Exercise> Look below for the line containing "of glue (emerald)"; from there, print each line exactly up to and including the line containing "alarm clock (emerald)", and stop.

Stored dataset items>
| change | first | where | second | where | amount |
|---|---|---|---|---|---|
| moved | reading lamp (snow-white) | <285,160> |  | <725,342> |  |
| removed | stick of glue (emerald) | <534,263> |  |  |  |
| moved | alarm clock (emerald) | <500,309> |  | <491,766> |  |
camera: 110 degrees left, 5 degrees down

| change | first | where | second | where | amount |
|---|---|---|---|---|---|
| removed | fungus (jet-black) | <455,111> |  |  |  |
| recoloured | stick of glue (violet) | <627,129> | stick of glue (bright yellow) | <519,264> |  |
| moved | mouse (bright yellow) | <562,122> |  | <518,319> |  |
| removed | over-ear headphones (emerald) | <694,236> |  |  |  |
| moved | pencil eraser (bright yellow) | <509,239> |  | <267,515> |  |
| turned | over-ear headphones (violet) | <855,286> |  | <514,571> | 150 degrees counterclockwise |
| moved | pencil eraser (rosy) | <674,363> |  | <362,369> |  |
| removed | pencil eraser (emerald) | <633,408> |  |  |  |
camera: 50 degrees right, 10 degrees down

...

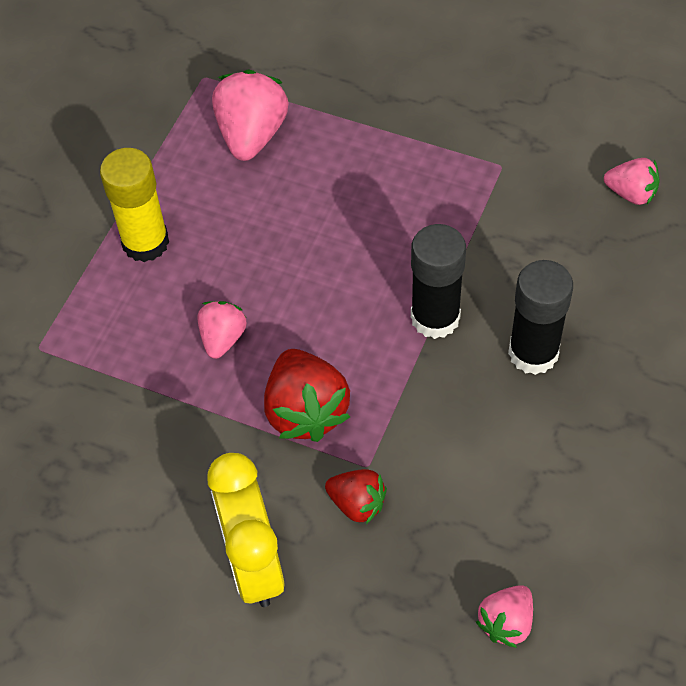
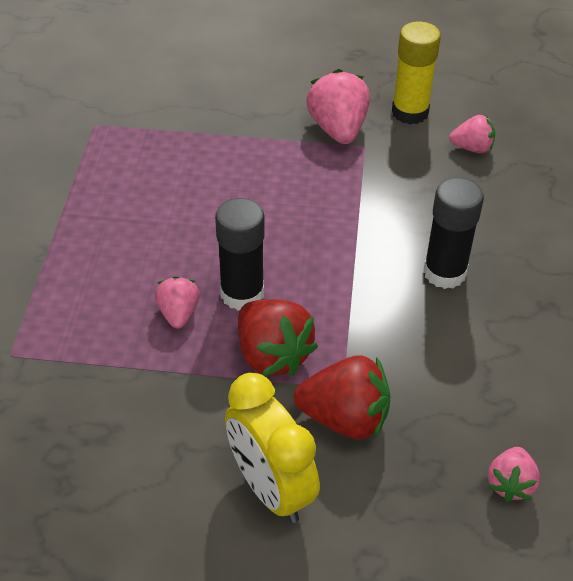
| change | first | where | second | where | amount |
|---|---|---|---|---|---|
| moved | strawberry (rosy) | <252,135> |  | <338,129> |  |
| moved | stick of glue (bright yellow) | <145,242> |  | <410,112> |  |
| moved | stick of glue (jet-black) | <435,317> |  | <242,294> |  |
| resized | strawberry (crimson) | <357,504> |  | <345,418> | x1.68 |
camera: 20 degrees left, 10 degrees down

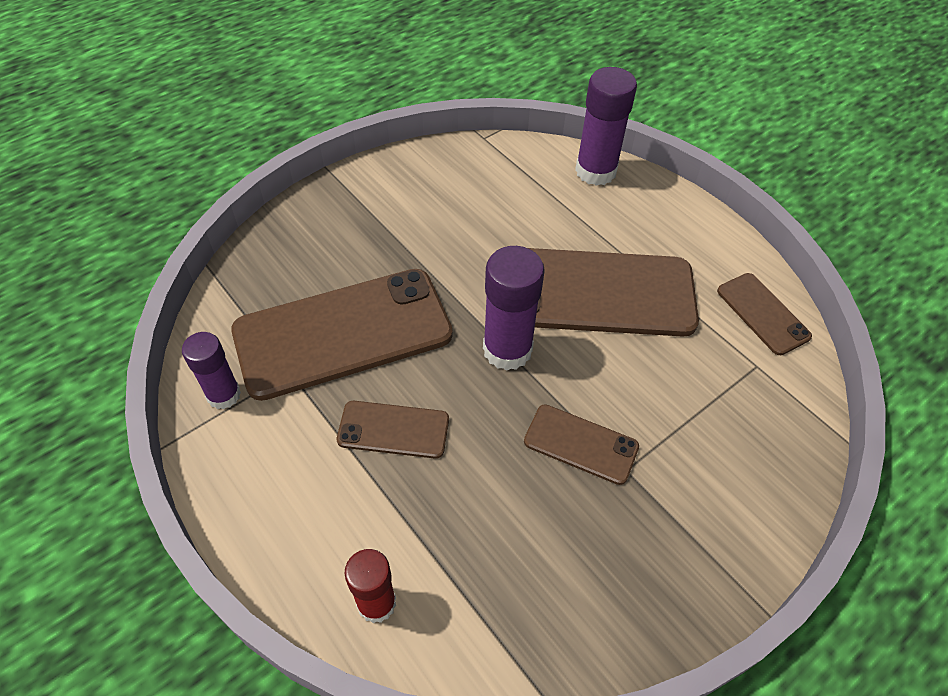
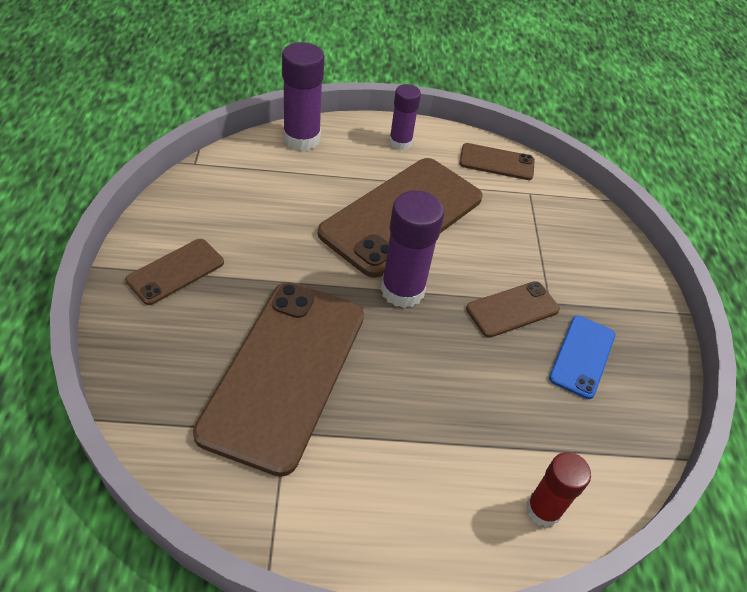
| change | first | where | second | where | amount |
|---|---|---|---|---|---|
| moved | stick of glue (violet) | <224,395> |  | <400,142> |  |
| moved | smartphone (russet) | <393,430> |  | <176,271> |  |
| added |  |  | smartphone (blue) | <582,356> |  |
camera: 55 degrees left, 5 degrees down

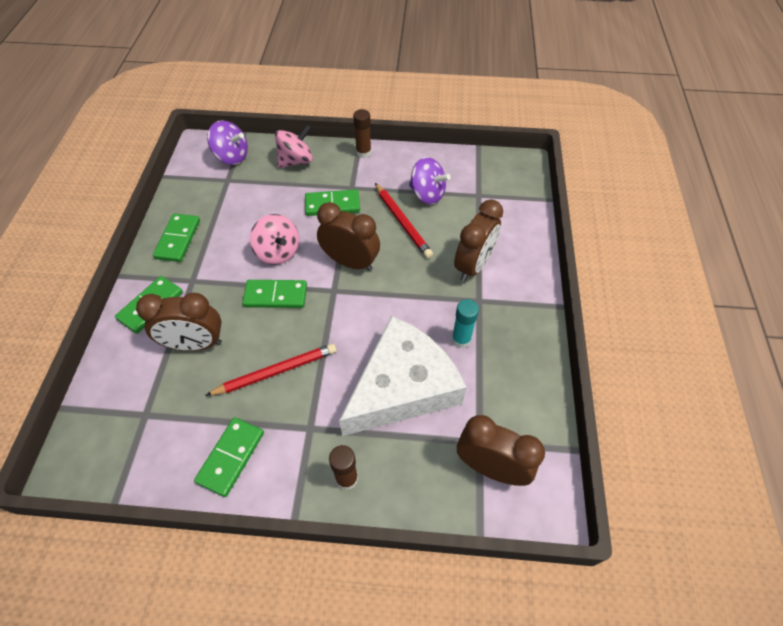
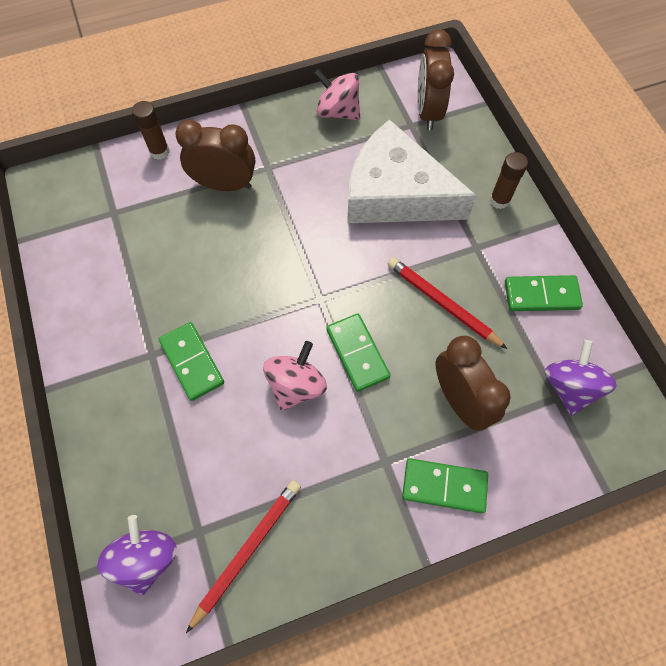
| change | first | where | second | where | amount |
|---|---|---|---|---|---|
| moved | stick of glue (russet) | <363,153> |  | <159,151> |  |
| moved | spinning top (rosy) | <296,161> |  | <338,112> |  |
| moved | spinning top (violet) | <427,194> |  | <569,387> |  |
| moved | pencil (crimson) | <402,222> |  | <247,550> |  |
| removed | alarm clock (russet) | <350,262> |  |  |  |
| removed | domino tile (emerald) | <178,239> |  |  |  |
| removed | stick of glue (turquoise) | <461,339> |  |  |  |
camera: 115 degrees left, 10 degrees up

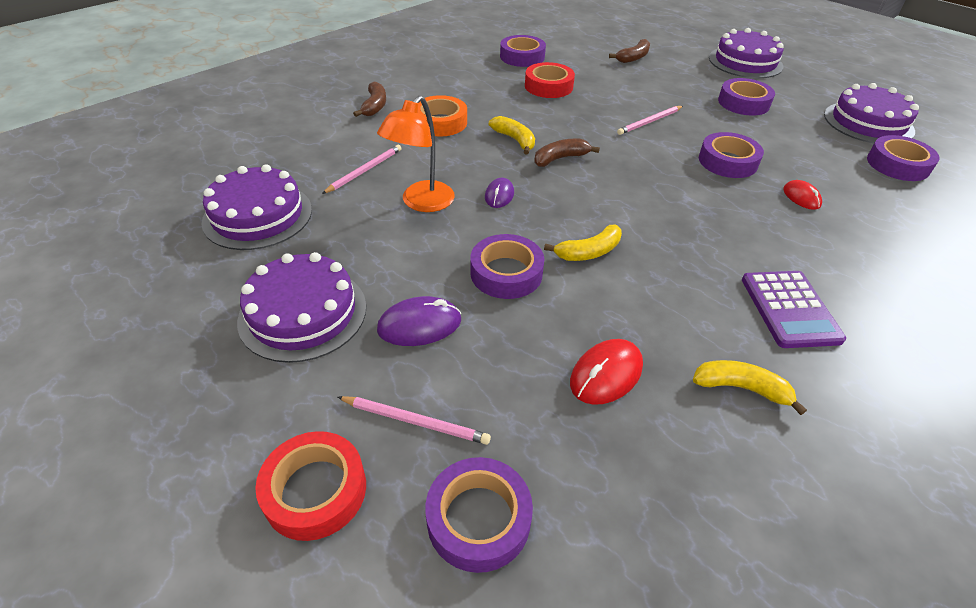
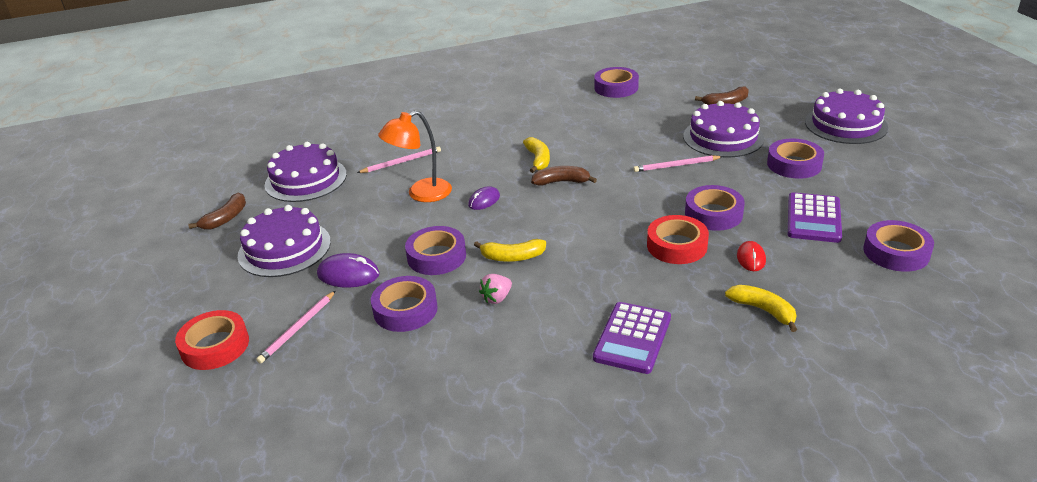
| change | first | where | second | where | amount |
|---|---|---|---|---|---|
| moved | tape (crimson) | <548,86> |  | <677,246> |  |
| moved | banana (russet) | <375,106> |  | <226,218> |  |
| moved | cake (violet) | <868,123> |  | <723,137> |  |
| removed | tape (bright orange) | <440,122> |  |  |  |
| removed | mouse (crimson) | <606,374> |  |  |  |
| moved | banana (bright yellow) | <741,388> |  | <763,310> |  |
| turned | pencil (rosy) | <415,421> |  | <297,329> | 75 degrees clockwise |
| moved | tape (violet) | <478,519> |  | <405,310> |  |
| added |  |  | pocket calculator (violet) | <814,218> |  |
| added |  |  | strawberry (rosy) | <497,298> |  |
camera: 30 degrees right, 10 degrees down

Exercise solution>
| removed | stick of glue (emerald) | <534,263> |  |  |  |
| moved | alarm clock (emerald) | <500,309> |  | <491,766> |  |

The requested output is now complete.